*** Material shown Section Begins ***
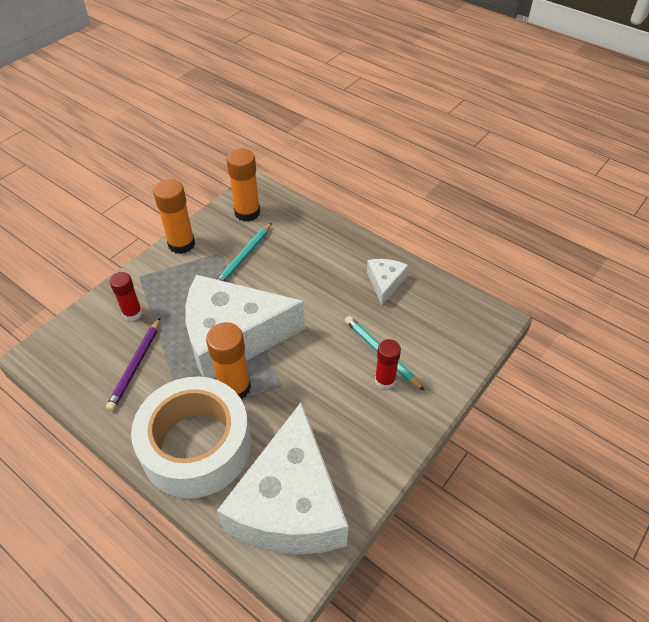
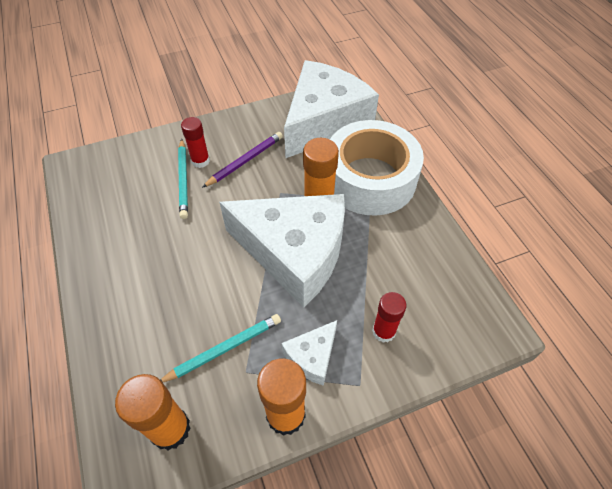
camera: 150 degrees left, 5 degrees up
purple pencil [106,318,160,411] -> purple pencil moved to [202,132,283,188]
white cheese [367,259,408,305] -> white cheese moved to [282,320,337,386]

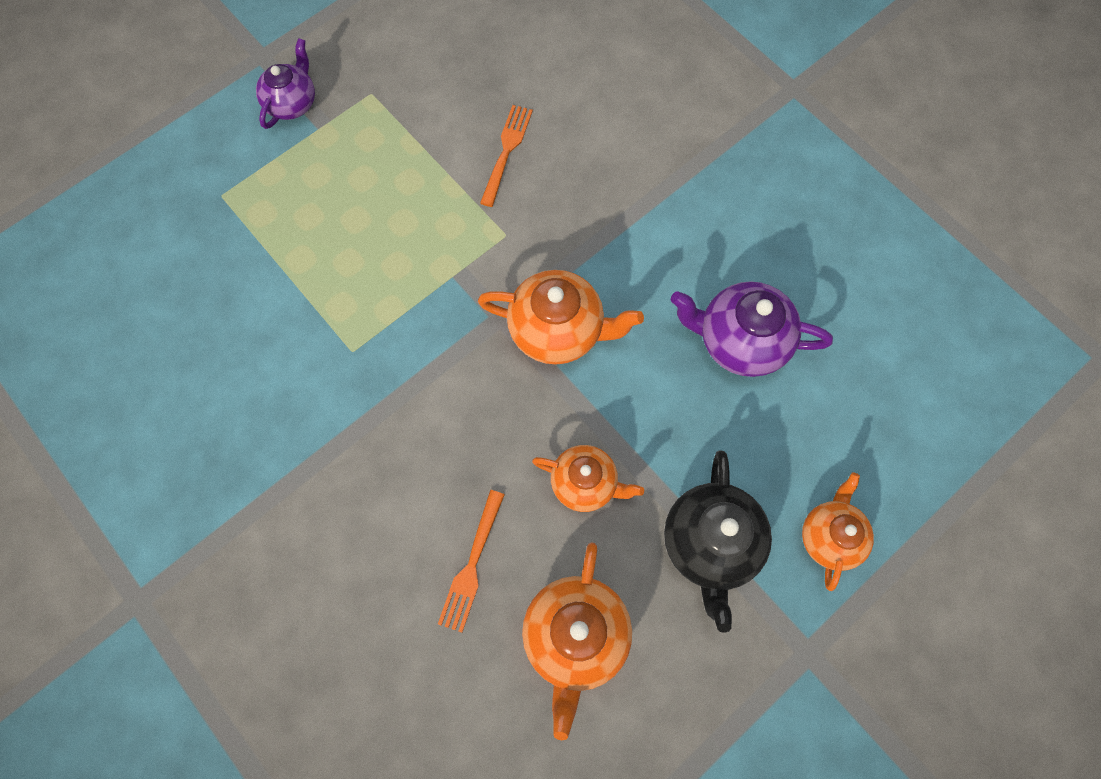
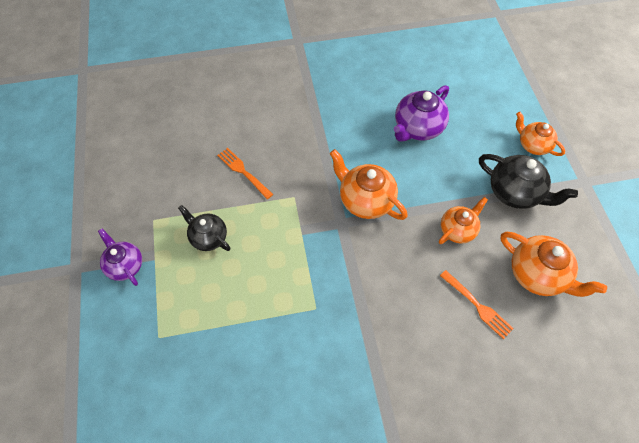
camera: 60 degrees left, 10 degrees down
orange teapot [478,270,644,365] -> orange teapot turned 90 degrees counterclockwise [329,149,408,220]
none -> black teapot [178,205,230,251]

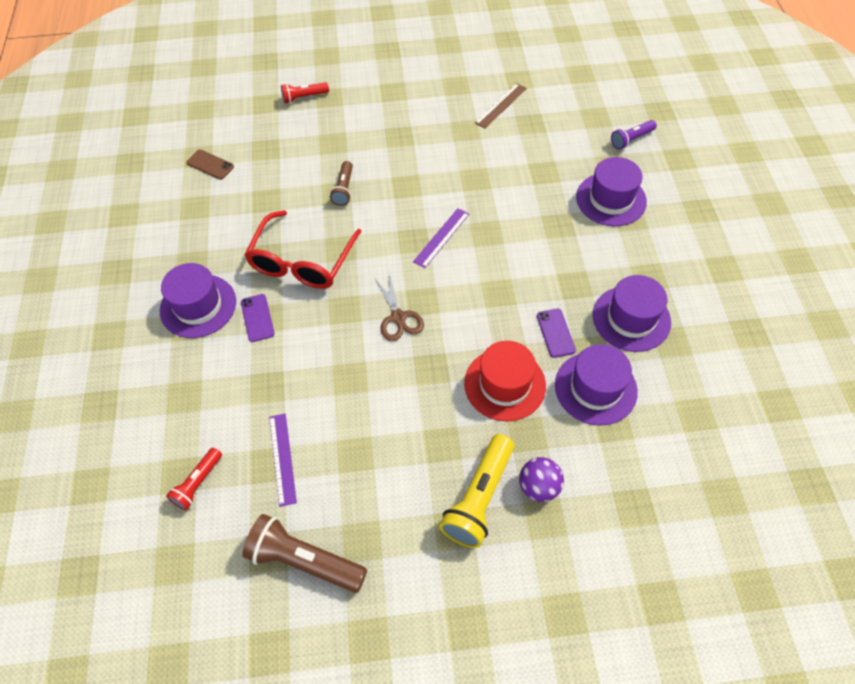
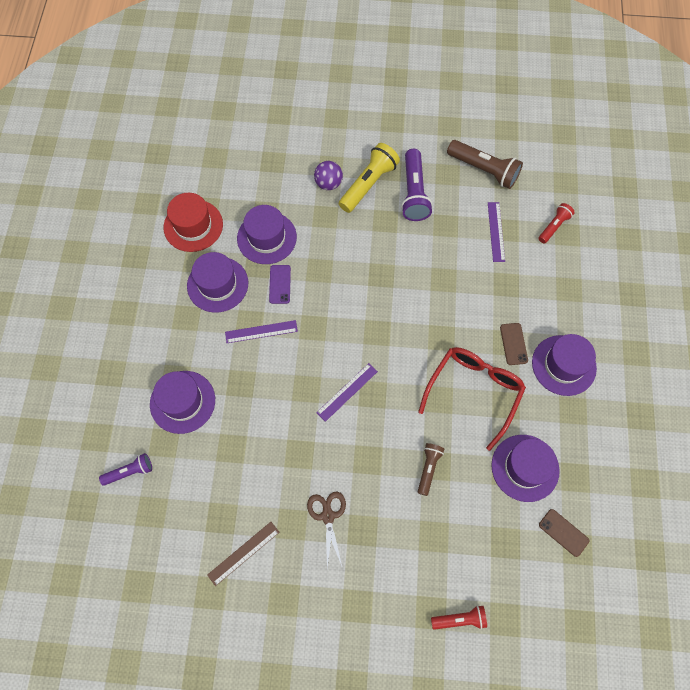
camera: 170 degrees left, 10 degrees up
purple phone [241,294,275,342] -> brown phone [500,323,528,365]
brown scissors [374,273,424,341] -> brown scissors moved to [307,492,346,568]
red hat [464,341,546,422] -> red hat moved to [164,193,223,252]
none -> purple ruler [225,320,298,343]
none -> purple flashlight [401,149,433,221]
none -> purple hat [491,435,560,502]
*** Material shown Section Ends ***
**Job item**
Scan the records above. Return every line with "purple" in it.

**Exercise result**
purple pencil [106,318,160,411] -> purple pencil moved to [202,132,283,188]
purple phone [241,294,275,342] -> brown phone [500,323,528,365]
none -> purple ruler [225,320,298,343]
none -> purple flashlight [401,149,433,221]
none -> purple hat [491,435,560,502]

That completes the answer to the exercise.